[Extracted data entries]
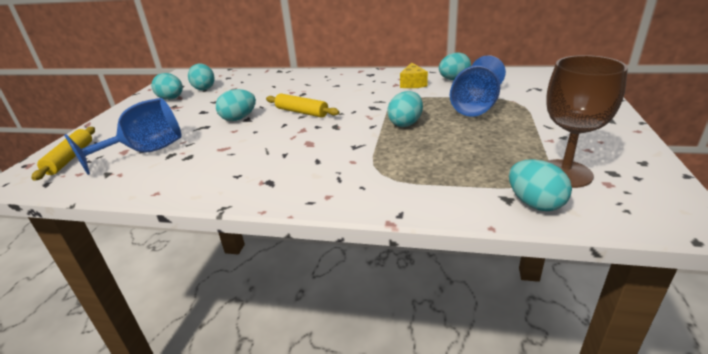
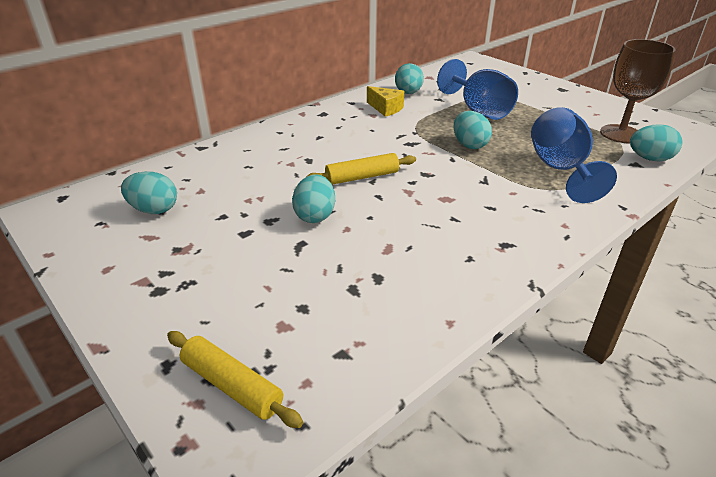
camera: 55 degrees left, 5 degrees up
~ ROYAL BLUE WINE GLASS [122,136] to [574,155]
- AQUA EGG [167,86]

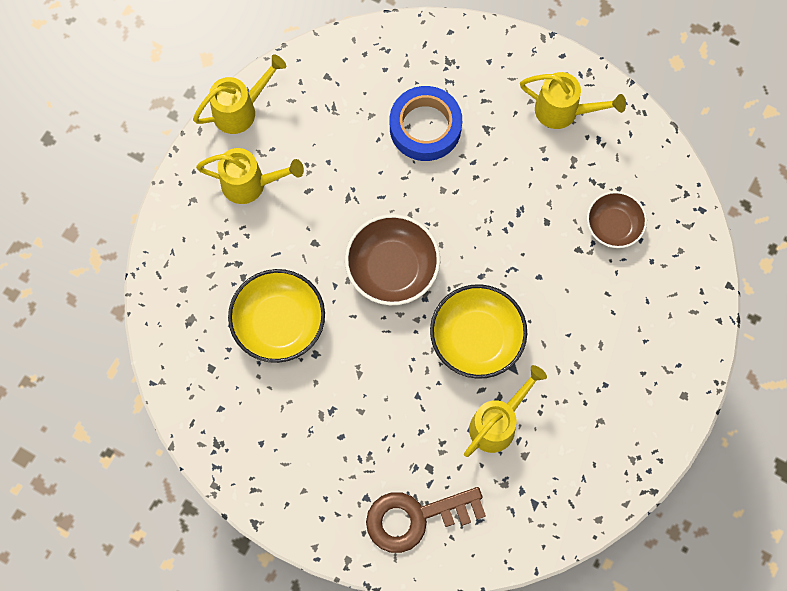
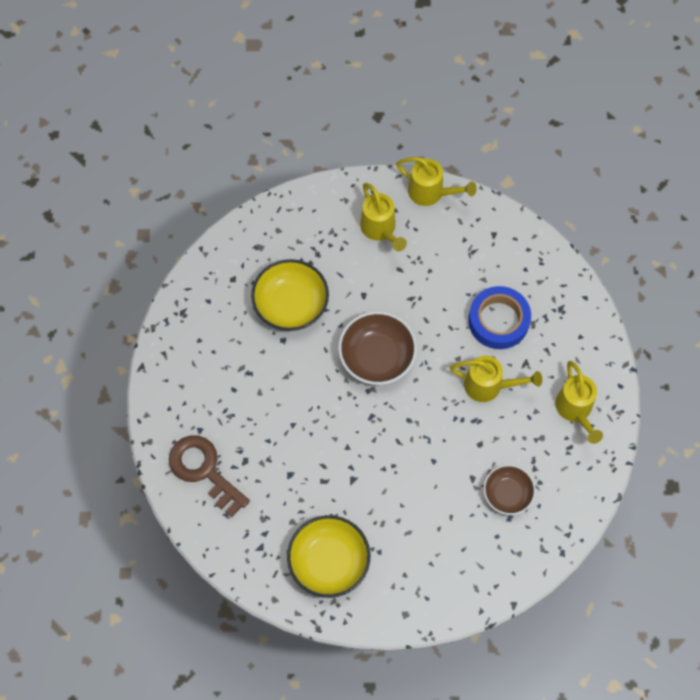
camera: 60 degrees right, 5 degrees down
~ YELLOW DEEP DISH [478,331] to [328,556]
~ YELLOW SPRINKLING CAN [505,411] to [496,378]

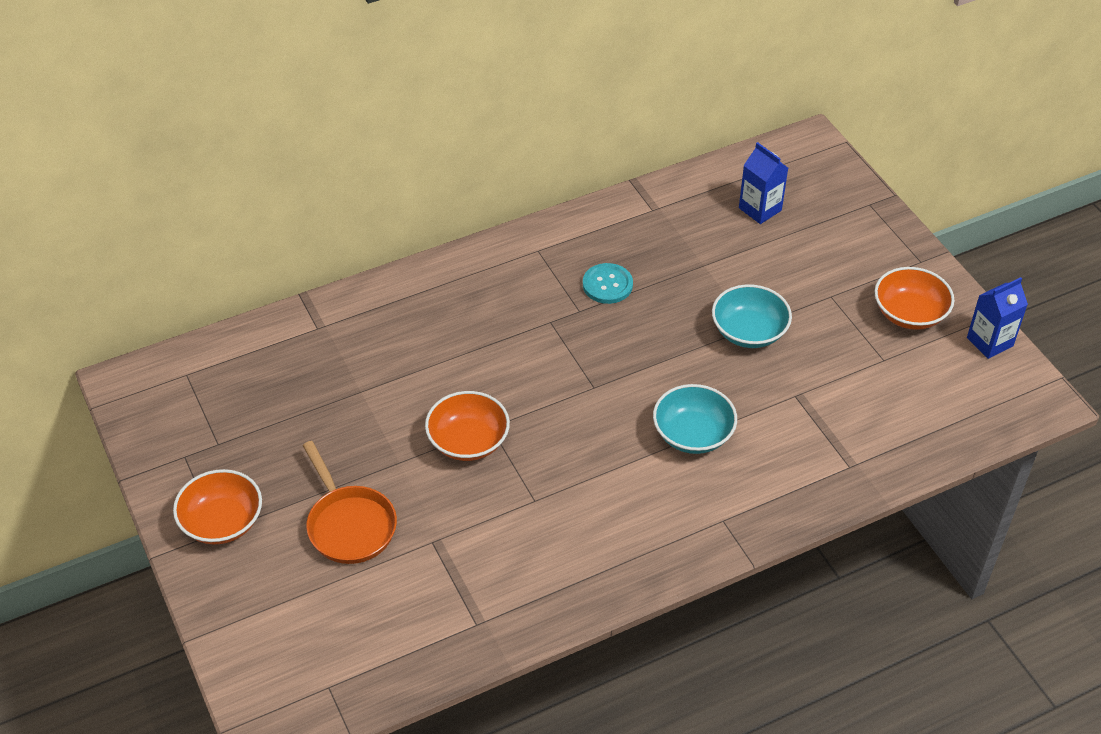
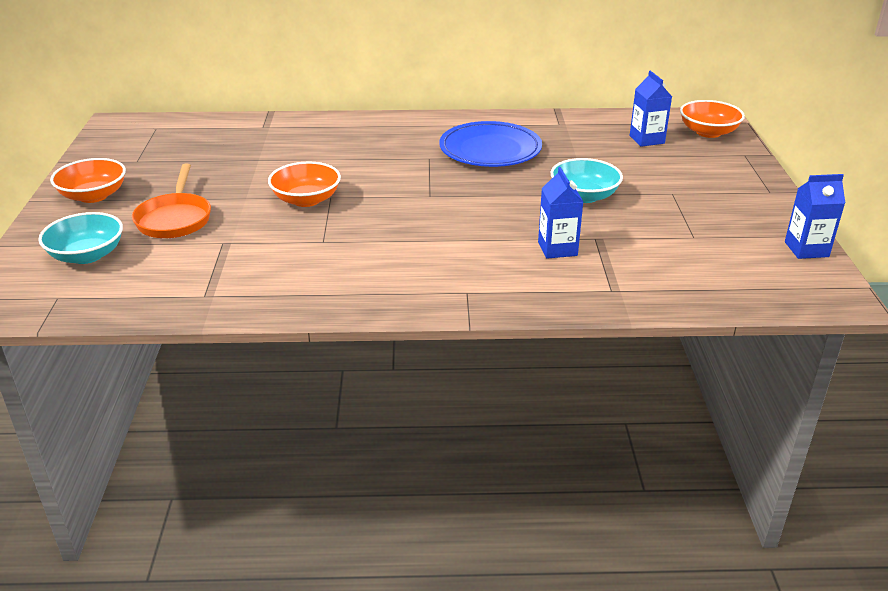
camera: 25 degrees right, 15 degrees down
~ AQUA DEEP DISH [695,419] to [80,238]
~ AQUA SEWING BUTTON [608,283] to ROYAL BLUE FLAT DISH [490,144]
+ ROYAL BLUE MILK CARTON [560,213]
~ ORANGE DEEP DISH [914,298] to [712,119]

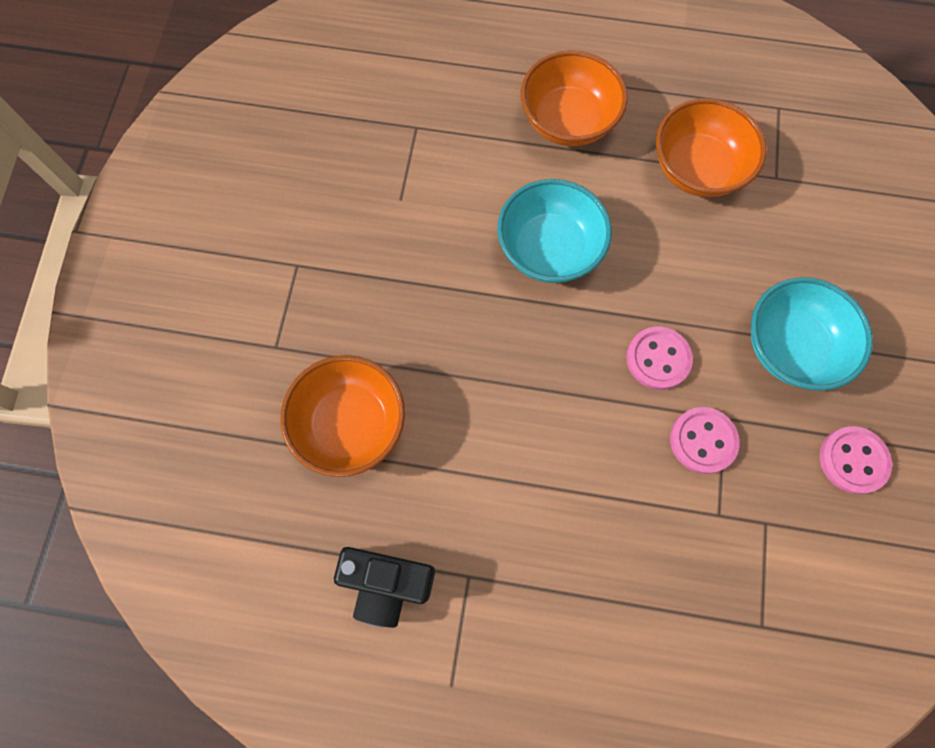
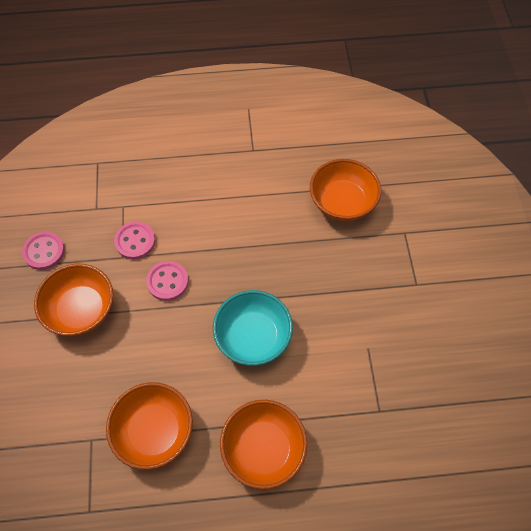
camera: 165 degrees right, 10 degrees down
~ AQUA DEEP DISH [812,334] to ORANGE DEEP DISH [73,300]
- EBONY COMPACT CAMERA [384,587]

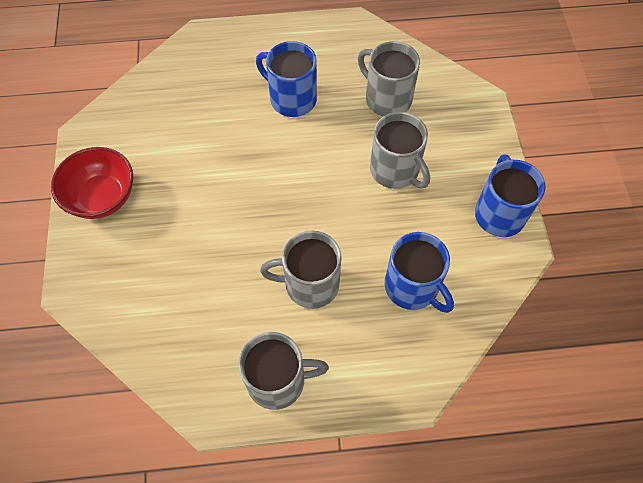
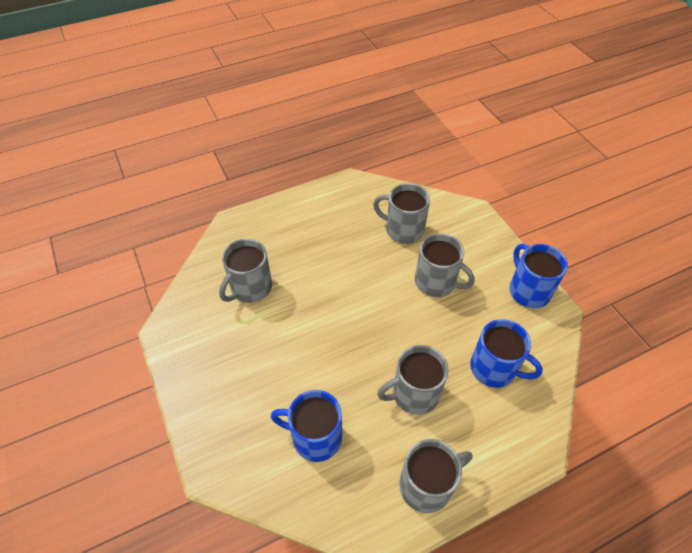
camera: 20 degrees left, 10 degrees down
+ ASH-GREY TEA MUG [245,271]
~ ROYAL BLUE TEA MUG [286,79] to [306,426]
- SCARLET DEEP DISH [92,183]

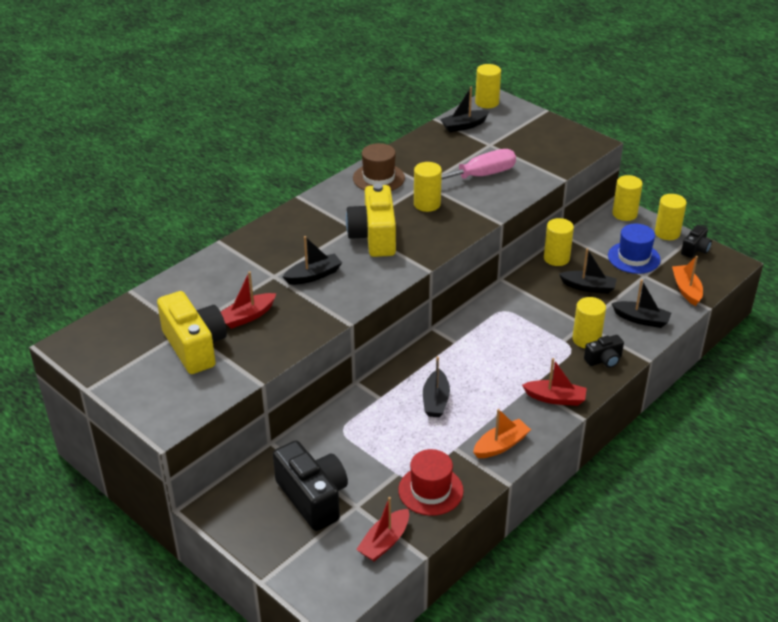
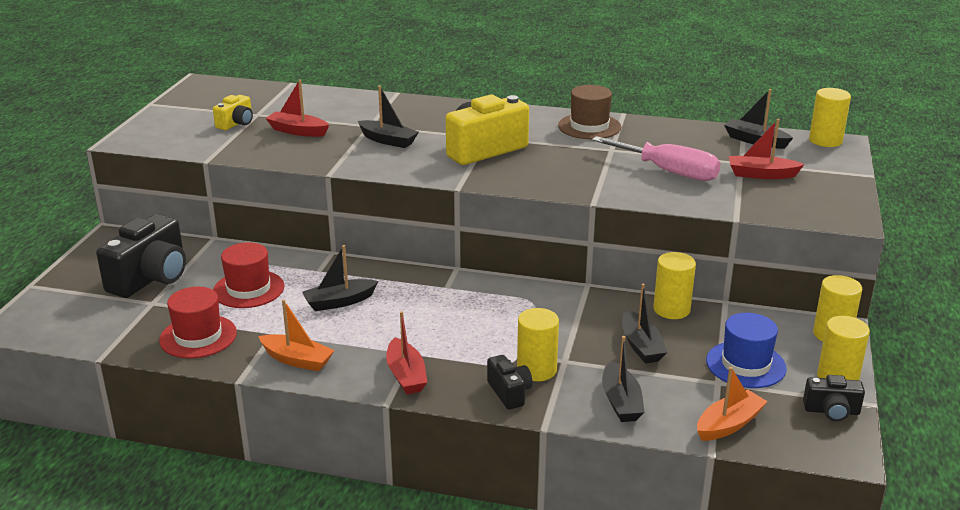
camera: 60 degrees right, 10 degrees down
~ YELLOW COMPACT CAMERA [192,332] = [233,112] x0.52
+ SCARLET TALL HAT [248,275]
~ EBONY COMPACT CAMERA [604,351] = [510,382] 150 degrees counterclockwise
~ SCARLET SAILBOAT [382,529] to [767,149]
- YELLOW SOLID CYLINDER [428,187]

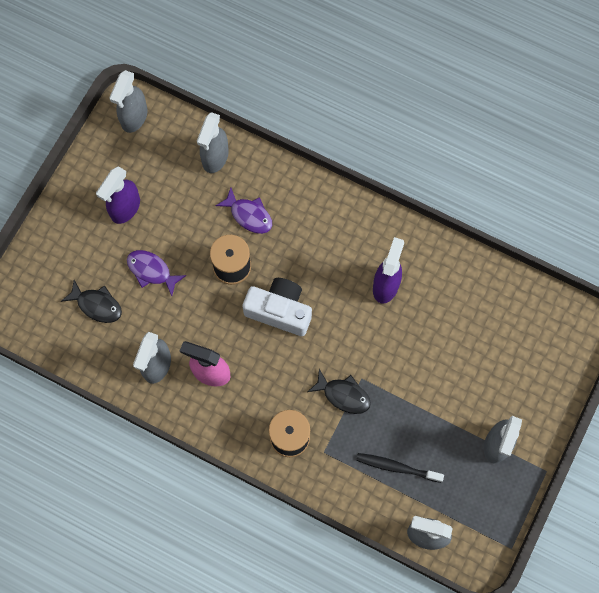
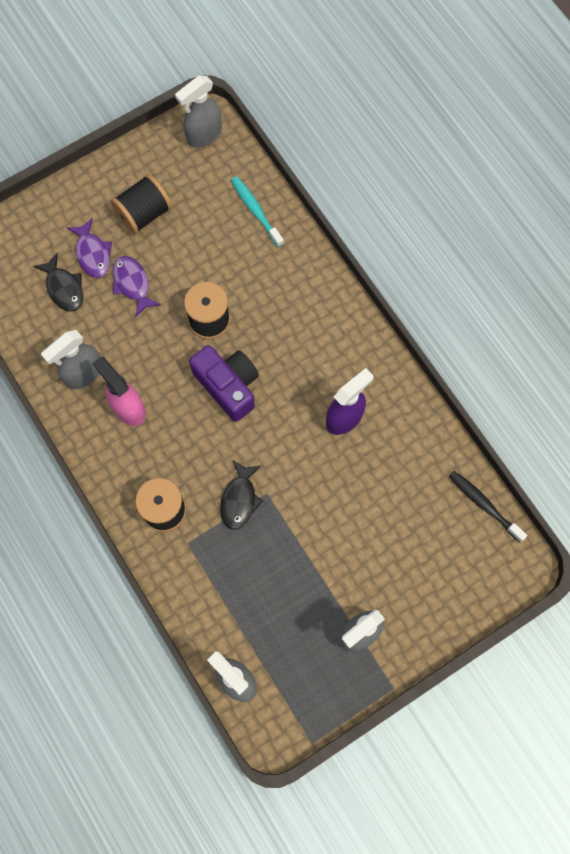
camera: 30 degrees right, 0 degrees up
~ PURPLE FISH FIGURE [243,211] to [89,248]
~ PURPLE SPRAY BOTTLE [118,195] to EBONY SPOOL [141,204]
~ WHITE COMPACT CAMERA [277,307] to PURPLE COMPACT CAMERA [224,383]
~ EBONY FISH FIGURE [339,391] = [241,495] 45 degrees clockwise
~ ASH-GREY SPRAY BOTTLE [213,142] to AQUA TOOTH BRUSH [257,211]
~ EBONY TOOTH BRUSH [400,468] to [487,506]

> _What needs to be done_
Task for the records above: copy every line in which the word "EBONY" occurs.

> _Final answer_
- EBONY COMPACT CAMERA [384,587]
~ EBONY COMPACT CAMERA [604,351] = [510,382] 150 degrees counterclockwise
~ PURPLE SPRAY BOTTLE [118,195] to EBONY SPOOL [141,204]
~ EBONY FISH FIGURE [339,391] = [241,495] 45 degrees clockwise
~ EBONY TOOTH BRUSH [400,468] to [487,506]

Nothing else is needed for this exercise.